Prompt.
Give back each line below verbatim.

Data block.
++++++++++++++++++++

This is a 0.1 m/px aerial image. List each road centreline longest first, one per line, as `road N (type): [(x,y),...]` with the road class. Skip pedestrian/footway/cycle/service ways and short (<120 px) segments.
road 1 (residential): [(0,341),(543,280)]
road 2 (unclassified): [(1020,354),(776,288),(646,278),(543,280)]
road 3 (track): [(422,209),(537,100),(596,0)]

++++++++++++++++++++

Exercise output.
This is a 0.1 m/px aerial image. List each road centreline longest first, one per line, as `road N (type): [(x,y),...]` with the road class. Skip pedestrian/footway/cycle/service ways and short (<120 px) segments.
road 1 (residential): [(0,341),(543,280)]
road 2 (unclassified): [(1020,354),(776,288),(646,278),(543,280)]
road 3 (track): [(422,209),(537,100),(596,0)]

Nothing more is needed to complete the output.